Check each line of the entries. Copy the ones that contain the string "point".

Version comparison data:
◇ ◇ ◇ ◇

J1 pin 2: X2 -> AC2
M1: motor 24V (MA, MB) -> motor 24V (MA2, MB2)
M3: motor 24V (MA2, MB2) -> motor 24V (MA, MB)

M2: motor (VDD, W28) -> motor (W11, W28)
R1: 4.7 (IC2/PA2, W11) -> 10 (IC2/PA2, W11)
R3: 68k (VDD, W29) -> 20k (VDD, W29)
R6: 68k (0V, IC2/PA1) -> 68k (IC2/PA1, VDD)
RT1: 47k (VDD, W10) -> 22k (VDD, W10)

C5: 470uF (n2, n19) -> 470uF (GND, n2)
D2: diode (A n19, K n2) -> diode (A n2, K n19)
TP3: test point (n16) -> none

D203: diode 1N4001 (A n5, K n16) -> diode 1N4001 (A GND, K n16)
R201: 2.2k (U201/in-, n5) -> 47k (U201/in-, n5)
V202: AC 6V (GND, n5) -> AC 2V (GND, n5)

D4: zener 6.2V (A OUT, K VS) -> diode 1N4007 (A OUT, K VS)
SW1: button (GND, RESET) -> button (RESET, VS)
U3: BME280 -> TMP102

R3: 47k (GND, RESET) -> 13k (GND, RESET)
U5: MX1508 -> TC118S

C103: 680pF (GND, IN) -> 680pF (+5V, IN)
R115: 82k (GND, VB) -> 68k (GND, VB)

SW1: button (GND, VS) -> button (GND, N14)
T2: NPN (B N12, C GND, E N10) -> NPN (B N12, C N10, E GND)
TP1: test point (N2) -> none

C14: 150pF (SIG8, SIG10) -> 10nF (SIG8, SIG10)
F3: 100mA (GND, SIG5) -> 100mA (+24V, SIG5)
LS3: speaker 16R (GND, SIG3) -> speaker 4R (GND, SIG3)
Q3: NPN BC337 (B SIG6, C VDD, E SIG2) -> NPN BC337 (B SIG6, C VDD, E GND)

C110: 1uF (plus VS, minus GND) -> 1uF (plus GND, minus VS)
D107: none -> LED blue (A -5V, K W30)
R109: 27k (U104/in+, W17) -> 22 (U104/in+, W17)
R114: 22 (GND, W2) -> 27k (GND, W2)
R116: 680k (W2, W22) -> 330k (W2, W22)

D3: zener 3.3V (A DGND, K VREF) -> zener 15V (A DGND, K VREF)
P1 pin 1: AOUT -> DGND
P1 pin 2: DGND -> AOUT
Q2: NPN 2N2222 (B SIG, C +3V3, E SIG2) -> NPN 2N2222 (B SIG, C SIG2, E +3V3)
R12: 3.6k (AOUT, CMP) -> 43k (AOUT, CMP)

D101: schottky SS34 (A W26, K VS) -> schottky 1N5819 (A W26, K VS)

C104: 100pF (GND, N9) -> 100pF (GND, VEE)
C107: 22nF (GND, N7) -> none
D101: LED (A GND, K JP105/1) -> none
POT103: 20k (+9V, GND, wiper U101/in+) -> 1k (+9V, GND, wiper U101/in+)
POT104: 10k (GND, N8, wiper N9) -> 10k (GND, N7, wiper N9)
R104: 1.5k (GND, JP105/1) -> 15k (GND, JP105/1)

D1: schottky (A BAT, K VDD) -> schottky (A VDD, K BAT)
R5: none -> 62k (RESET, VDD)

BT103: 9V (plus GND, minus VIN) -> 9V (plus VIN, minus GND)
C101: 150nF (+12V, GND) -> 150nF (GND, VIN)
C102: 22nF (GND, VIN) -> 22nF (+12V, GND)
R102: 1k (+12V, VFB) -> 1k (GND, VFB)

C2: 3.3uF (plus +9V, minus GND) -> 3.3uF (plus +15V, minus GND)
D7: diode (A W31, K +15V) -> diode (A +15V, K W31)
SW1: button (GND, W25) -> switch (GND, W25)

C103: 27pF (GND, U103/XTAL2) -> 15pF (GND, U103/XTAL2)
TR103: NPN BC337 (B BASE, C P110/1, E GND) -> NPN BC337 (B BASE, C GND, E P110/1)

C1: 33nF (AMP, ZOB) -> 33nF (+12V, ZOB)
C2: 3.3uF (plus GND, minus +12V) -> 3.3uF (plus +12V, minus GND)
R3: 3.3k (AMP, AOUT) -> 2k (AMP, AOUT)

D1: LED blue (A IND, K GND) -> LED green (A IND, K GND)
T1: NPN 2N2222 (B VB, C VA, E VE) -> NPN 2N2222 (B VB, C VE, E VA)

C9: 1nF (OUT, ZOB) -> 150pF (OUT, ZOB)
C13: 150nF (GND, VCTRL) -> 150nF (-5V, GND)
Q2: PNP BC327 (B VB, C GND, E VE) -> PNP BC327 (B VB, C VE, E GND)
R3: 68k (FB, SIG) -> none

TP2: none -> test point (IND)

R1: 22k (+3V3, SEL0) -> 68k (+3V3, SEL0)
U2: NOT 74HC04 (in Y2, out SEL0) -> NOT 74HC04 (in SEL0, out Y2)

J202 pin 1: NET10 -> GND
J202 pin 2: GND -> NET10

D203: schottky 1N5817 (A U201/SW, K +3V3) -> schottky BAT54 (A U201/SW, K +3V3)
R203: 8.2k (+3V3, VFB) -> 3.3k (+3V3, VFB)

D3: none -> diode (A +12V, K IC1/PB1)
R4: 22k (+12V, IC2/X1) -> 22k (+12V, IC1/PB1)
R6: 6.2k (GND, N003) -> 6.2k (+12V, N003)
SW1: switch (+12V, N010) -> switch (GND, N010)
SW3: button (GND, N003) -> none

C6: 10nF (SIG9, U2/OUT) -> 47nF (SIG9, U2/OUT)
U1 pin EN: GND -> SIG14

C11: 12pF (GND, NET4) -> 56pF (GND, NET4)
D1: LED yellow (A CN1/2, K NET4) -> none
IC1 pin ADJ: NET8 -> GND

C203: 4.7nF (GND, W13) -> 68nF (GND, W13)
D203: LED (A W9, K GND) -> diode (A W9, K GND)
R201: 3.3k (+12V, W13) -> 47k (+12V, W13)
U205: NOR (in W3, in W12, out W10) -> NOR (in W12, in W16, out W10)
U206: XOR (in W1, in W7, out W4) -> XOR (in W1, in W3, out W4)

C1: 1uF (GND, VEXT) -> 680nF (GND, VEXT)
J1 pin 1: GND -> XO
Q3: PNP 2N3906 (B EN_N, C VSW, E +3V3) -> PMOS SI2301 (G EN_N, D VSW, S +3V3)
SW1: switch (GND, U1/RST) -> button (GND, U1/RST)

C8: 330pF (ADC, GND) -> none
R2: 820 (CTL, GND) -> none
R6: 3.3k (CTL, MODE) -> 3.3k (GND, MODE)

◇ ◇ ◇ ◇

Final answer
TP3: test point (n16) -> none
TP1: test point (N2) -> none
TP2: none -> test point (IND)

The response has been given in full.